Search term "none": please copy every line of the records below that contains it.
:: DATA PROVIDED ::
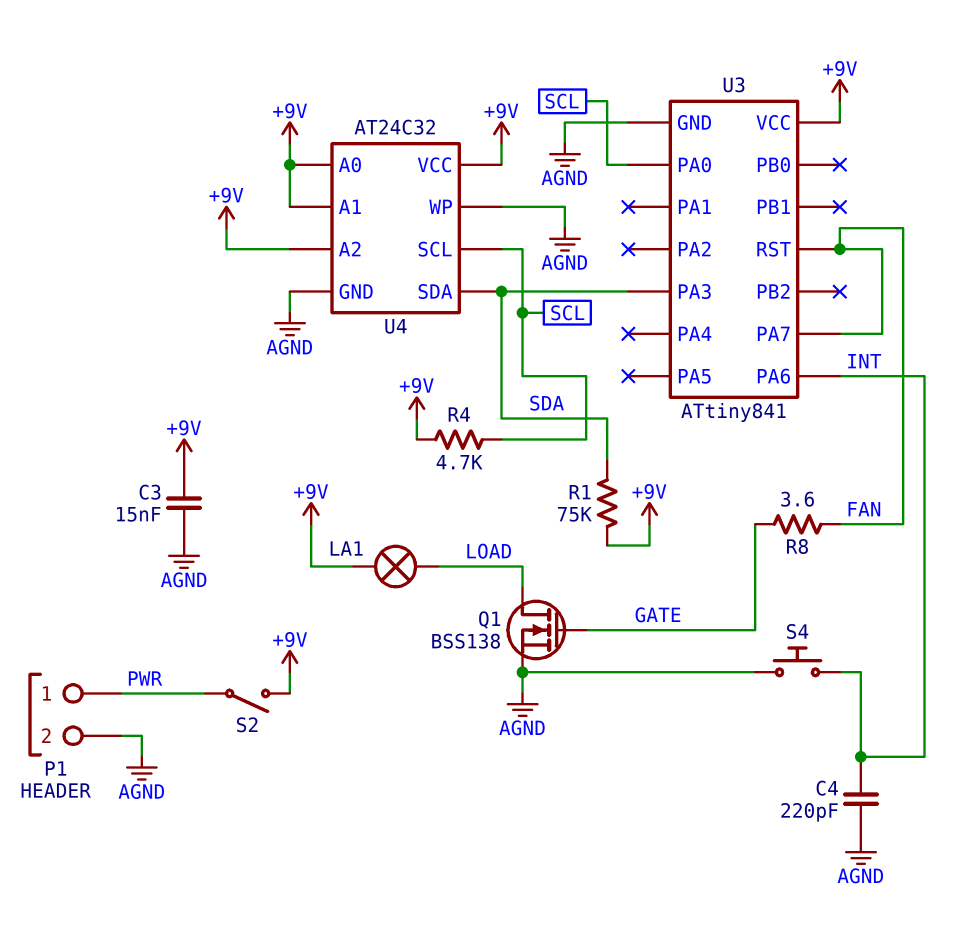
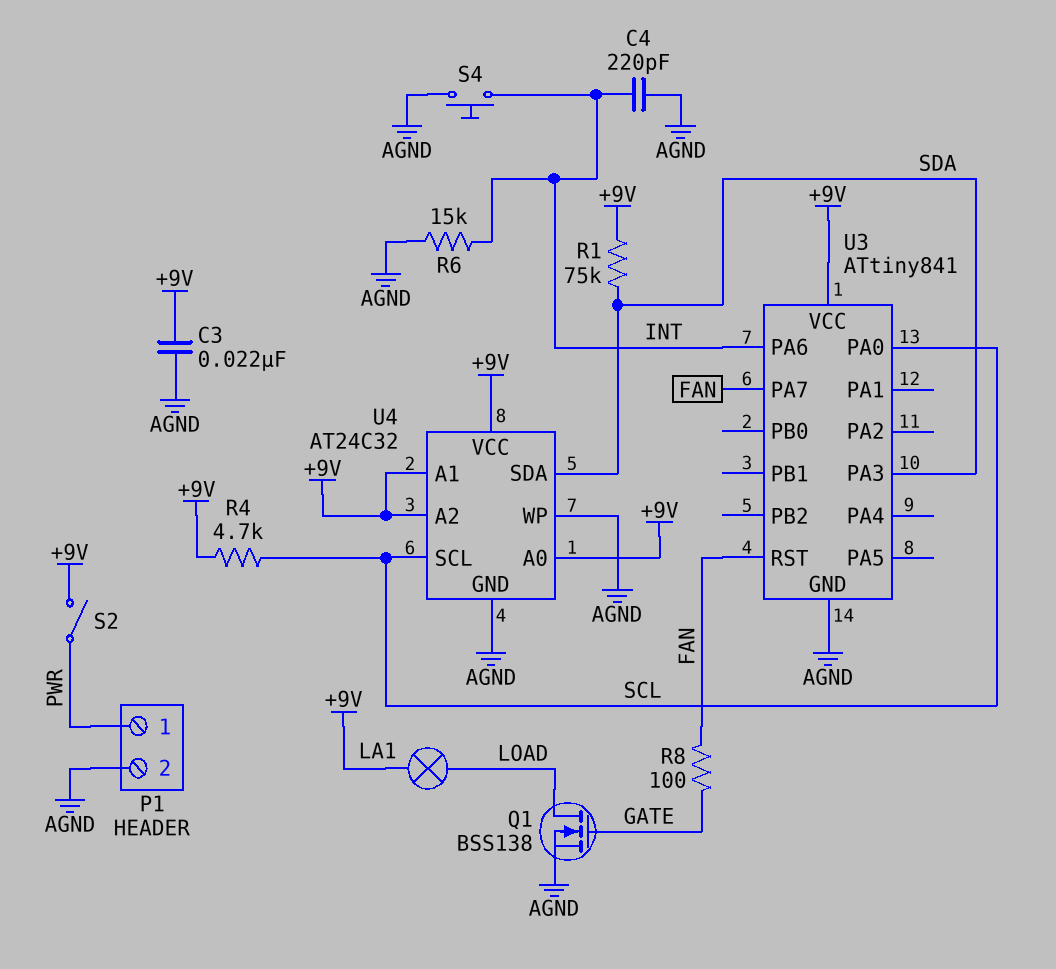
C3: 15nF (+9V, AGND) -> 22nF (+9V, AGND)
R6: none -> 15k (AGND, INT)
R8: 3.6 (FAN, GATE) -> 100 (FAN, GATE)

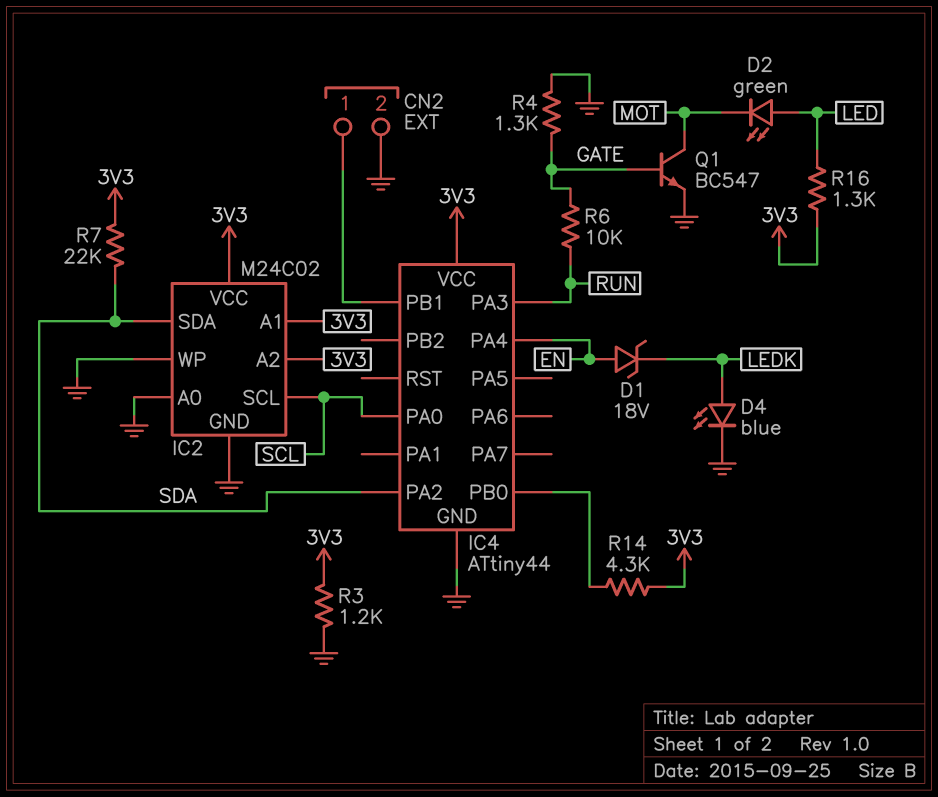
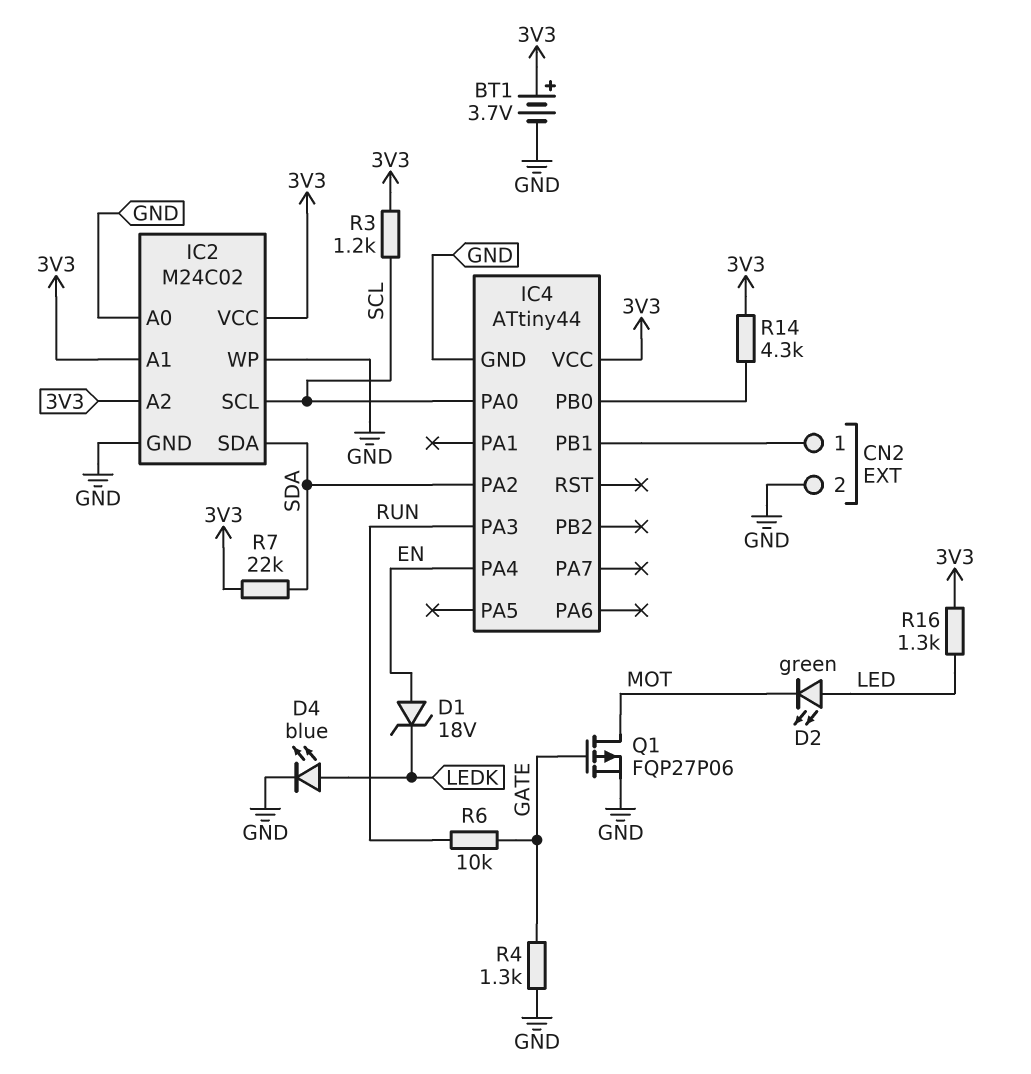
BT1: none -> 3.7V (plus 3V3, minus GND)
Q1: NPN BC547 (B GATE, C MOT, E GND) -> PMOS FQP27P06 (G GATE, D MOT, S GND)
R3: 1.2k (3V3, GND) -> 1.2k (3V3, SCL)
:::
_COMPLETED TASK_.
R6: none -> 15k (AGND, INT)
BT1: none -> 3.7V (plus 3V3, minus GND)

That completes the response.